⟨

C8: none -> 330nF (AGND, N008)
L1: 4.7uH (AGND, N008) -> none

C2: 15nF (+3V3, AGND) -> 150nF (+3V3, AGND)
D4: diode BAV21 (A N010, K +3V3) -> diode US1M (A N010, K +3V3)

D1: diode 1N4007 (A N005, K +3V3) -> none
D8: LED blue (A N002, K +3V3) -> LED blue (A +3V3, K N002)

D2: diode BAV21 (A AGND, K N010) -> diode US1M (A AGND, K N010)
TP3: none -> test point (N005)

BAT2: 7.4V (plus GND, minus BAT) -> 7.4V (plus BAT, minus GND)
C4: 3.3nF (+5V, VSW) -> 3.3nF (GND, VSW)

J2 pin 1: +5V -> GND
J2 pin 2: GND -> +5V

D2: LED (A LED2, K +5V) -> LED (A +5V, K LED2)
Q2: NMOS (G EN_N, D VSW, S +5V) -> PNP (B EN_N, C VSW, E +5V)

⟩

▶ **TASK PROMPT**
Wherever the string "AGND" appears in the listing above, show the whole line.

▶ **WORKED SOLUTION**
C8: none -> 330nF (AGND, N008)
L1: 4.7uH (AGND, N008) -> none
C2: 15nF (+3V3, AGND) -> 150nF (+3V3, AGND)
D2: diode BAV21 (A AGND, K N010) -> diode US1M (A AGND, K N010)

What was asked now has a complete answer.